=== Section Start ===
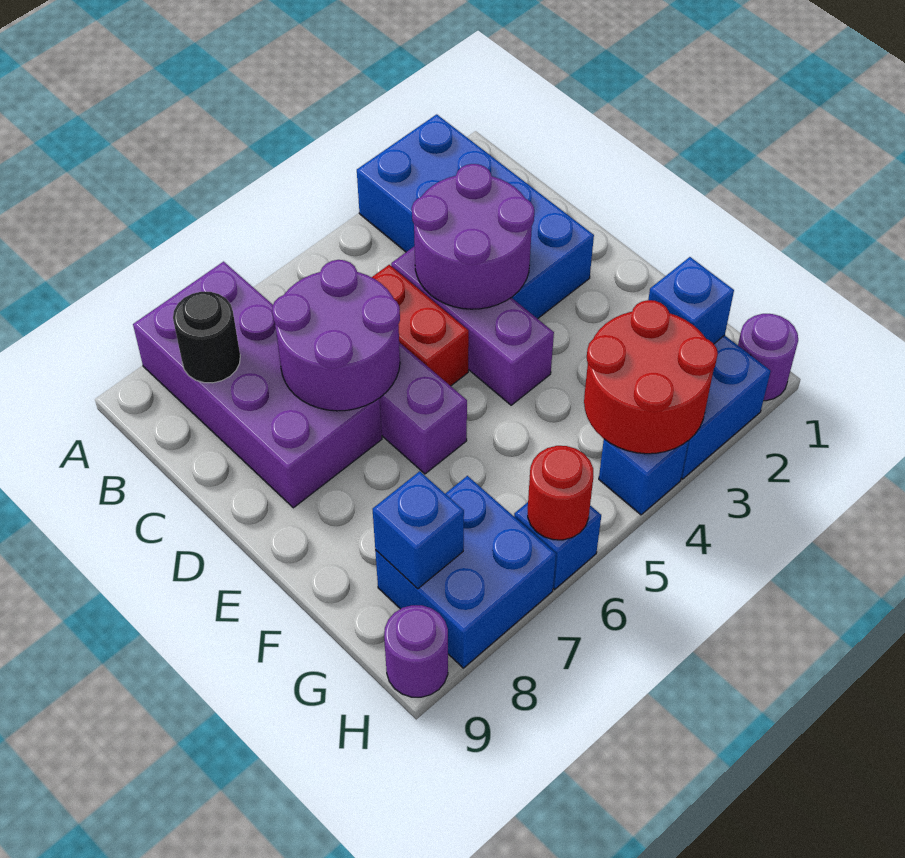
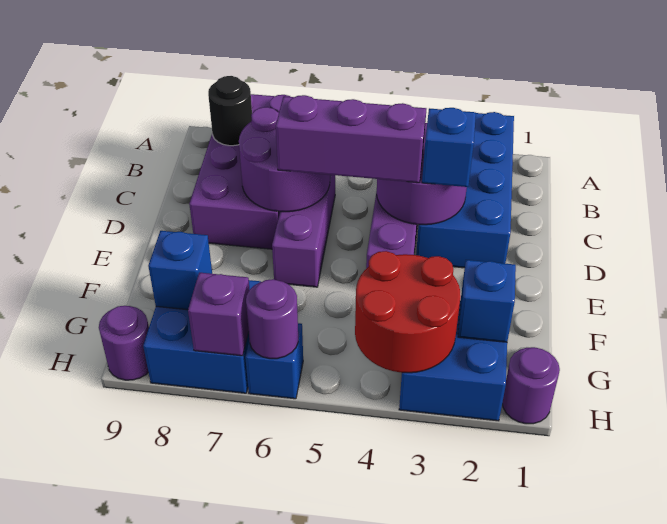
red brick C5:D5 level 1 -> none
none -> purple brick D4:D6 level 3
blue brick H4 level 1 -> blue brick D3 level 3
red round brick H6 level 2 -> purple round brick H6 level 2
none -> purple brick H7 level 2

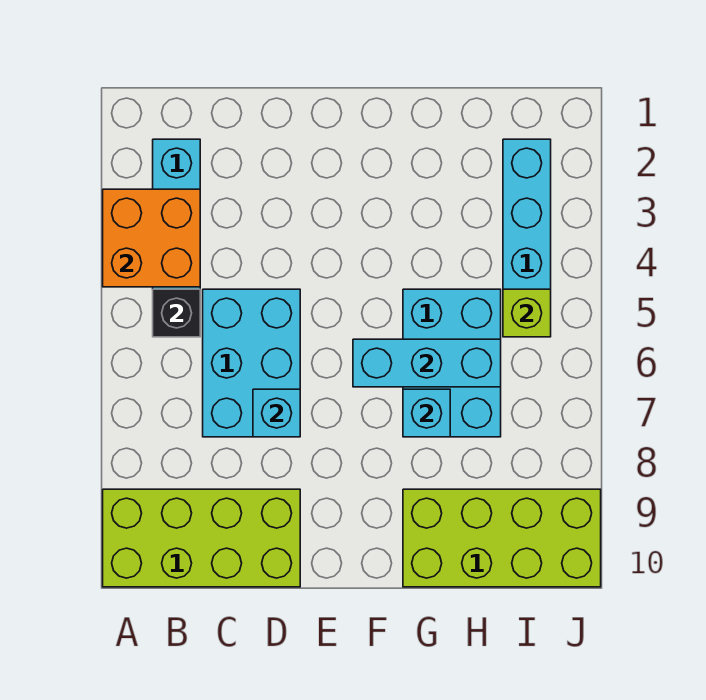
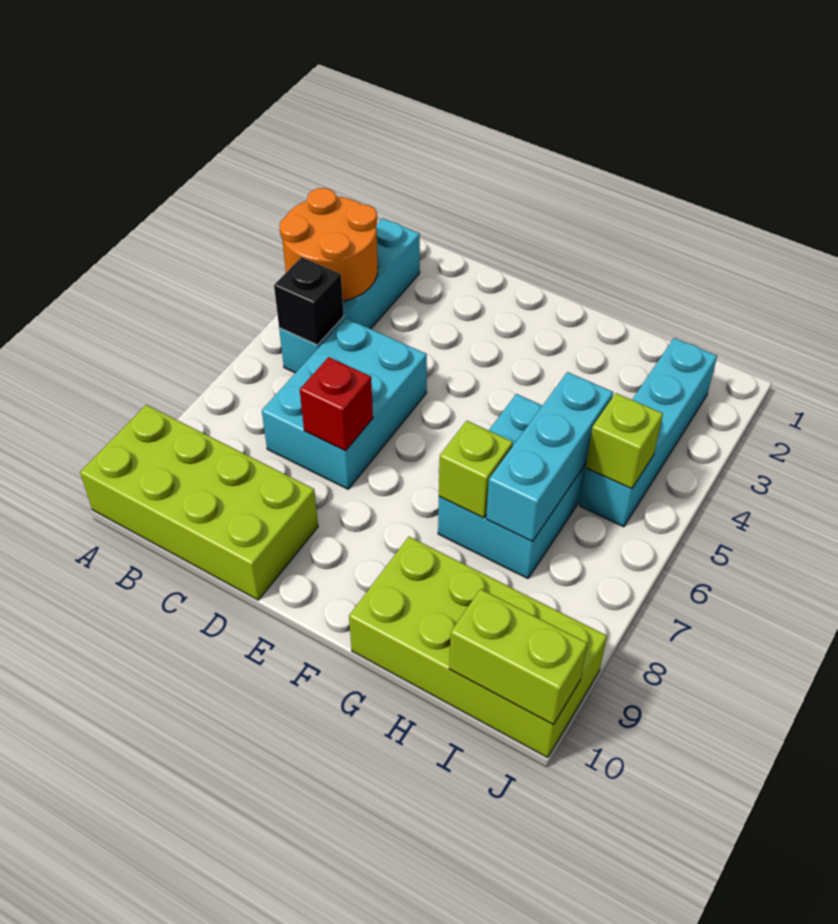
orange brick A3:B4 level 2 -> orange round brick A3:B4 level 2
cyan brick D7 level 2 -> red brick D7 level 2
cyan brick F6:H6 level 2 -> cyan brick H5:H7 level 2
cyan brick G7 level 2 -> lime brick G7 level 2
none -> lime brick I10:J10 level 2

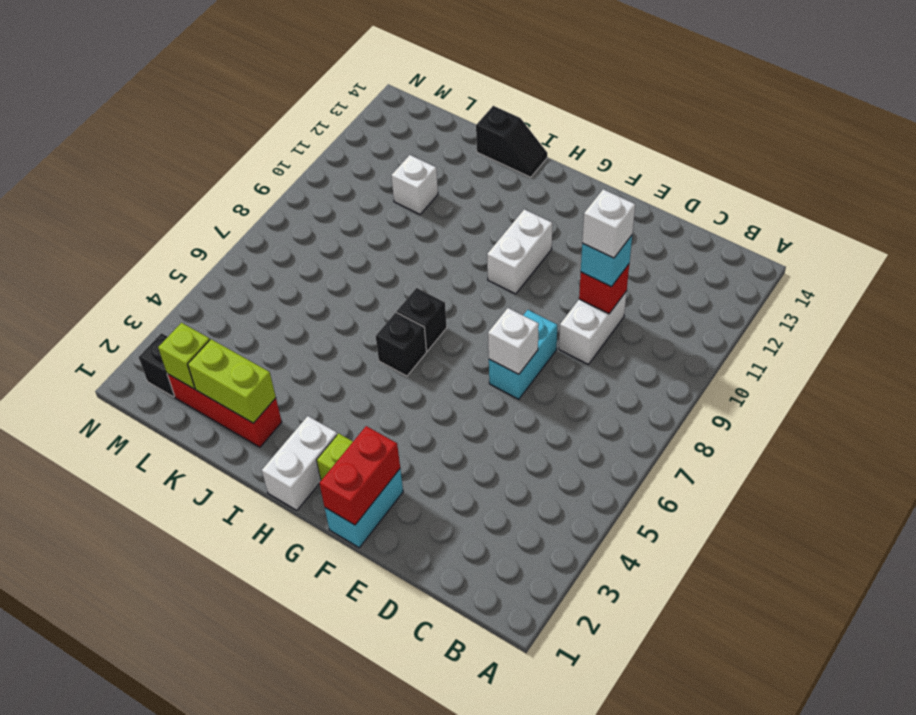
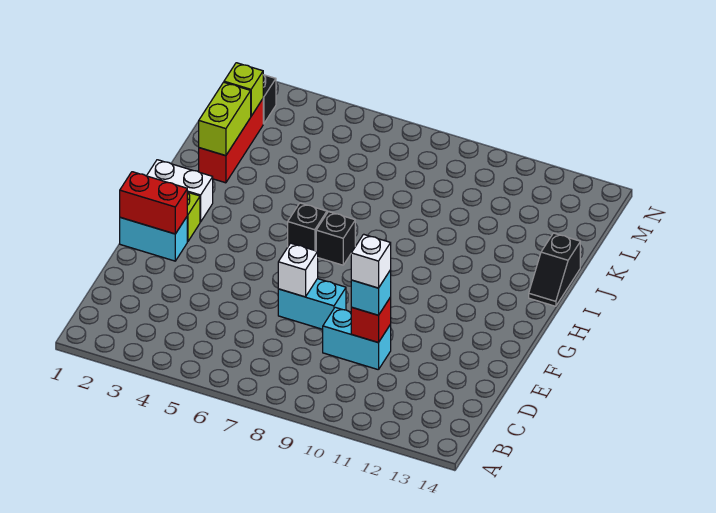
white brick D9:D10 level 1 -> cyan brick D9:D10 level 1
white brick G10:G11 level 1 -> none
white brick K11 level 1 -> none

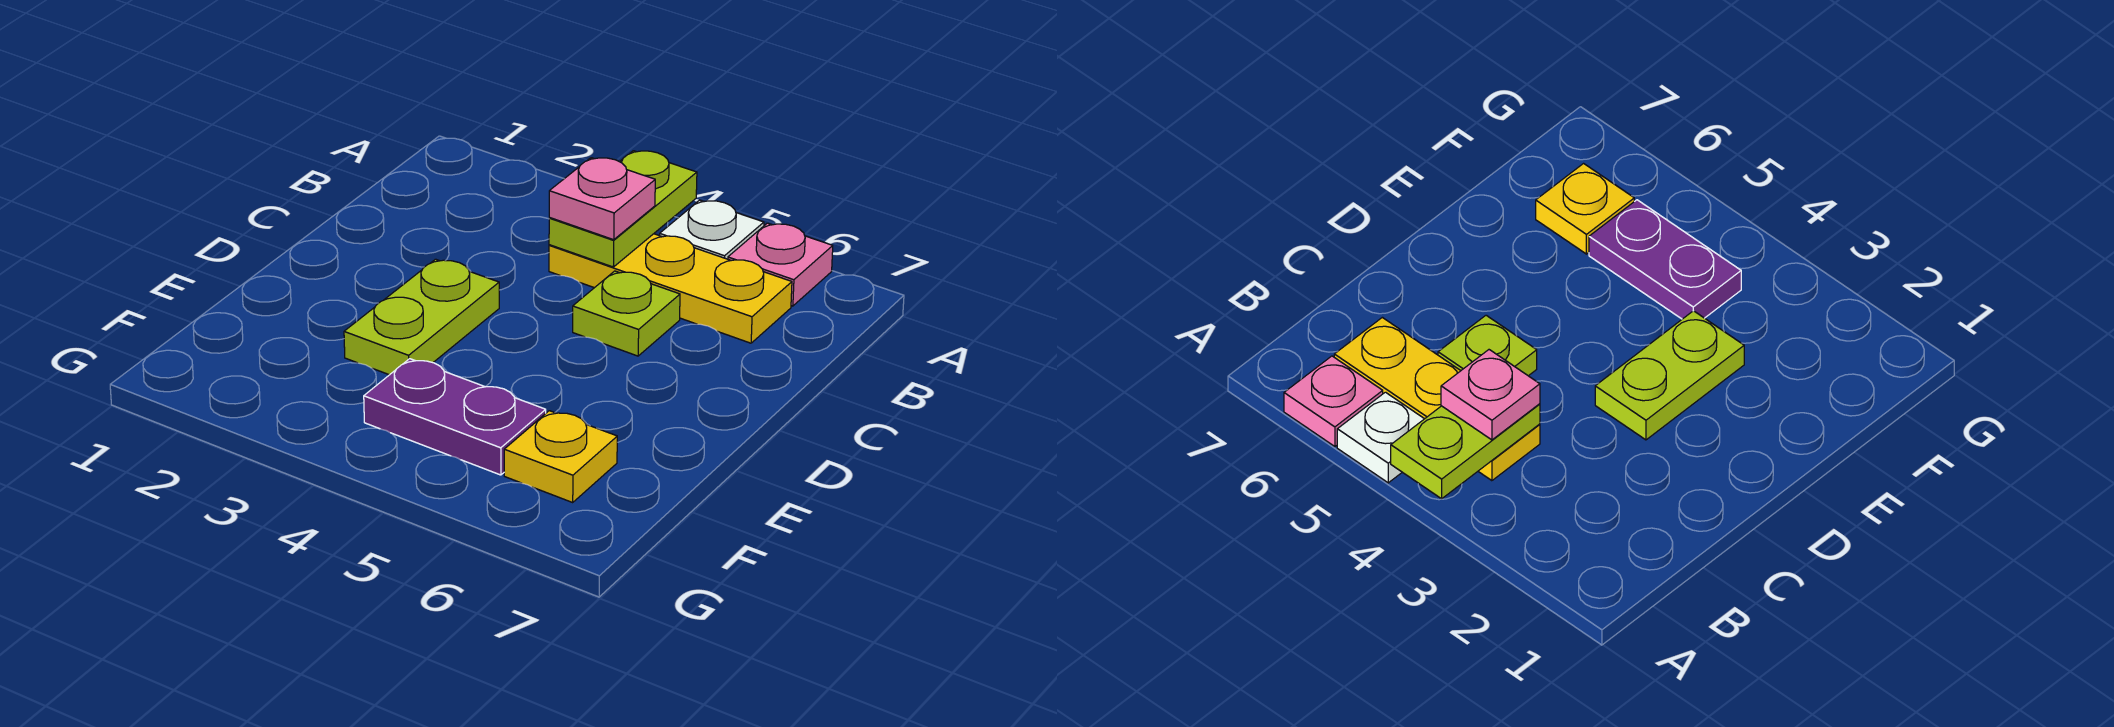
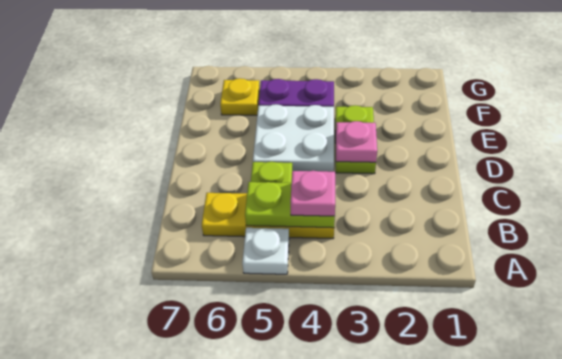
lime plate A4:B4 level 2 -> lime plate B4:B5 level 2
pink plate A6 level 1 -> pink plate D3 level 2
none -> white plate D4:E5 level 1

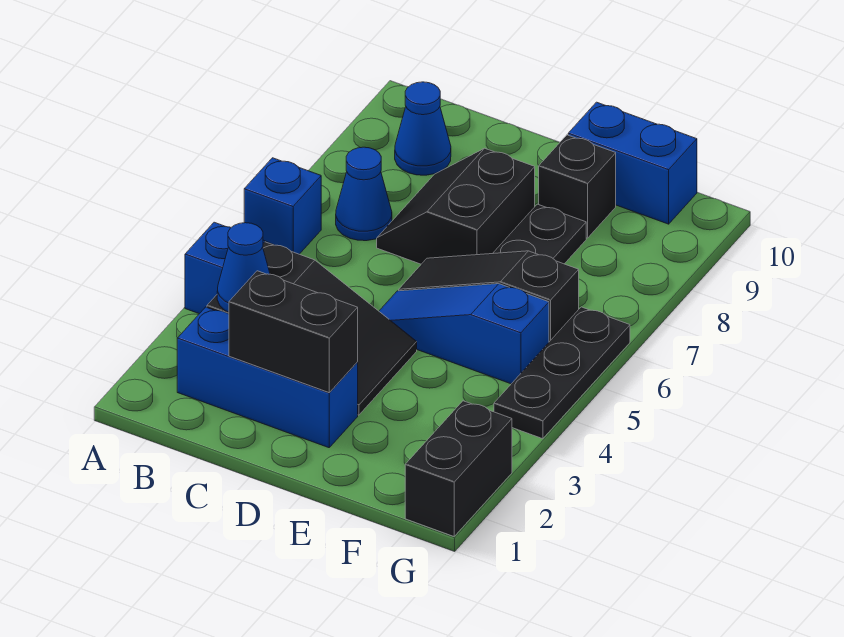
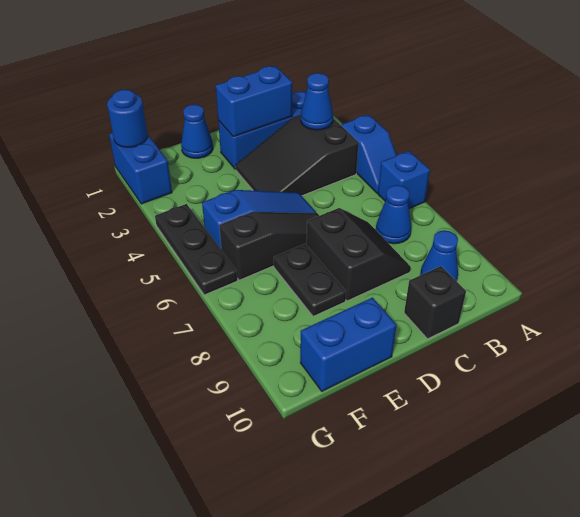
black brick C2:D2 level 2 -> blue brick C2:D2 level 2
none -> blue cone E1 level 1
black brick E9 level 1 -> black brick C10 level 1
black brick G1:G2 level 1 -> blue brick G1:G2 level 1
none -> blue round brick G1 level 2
=== Section End ===
Your answer must be an exact copy of the records above, with no pictures included.

**YOUR SOLUTION**
red brick C5:D5 level 1 -> none
none -> purple brick D4:D6 level 3
blue brick H4 level 1 -> blue brick D3 level 3
red round brick H6 level 2 -> purple round brick H6 level 2
none -> purple brick H7 level 2

orange brick A3:B4 level 2 -> orange round brick A3:B4 level 2
cyan brick D7 level 2 -> red brick D7 level 2
cyan brick F6:H6 level 2 -> cyan brick H5:H7 level 2
cyan brick G7 level 2 -> lime brick G7 level 2
none -> lime brick I10:J10 level 2

white brick D9:D10 level 1 -> cyan brick D9:D10 level 1
white brick G10:G11 level 1 -> none
white brick K11 level 1 -> none

lime plate A4:B4 level 2 -> lime plate B4:B5 level 2
pink plate A6 level 1 -> pink plate D3 level 2
none -> white plate D4:E5 level 1

black brick C2:D2 level 2 -> blue brick C2:D2 level 2
none -> blue cone E1 level 1
black brick E9 level 1 -> black brick C10 level 1
black brick G1:G2 level 1 -> blue brick G1:G2 level 1
none -> blue round brick G1 level 2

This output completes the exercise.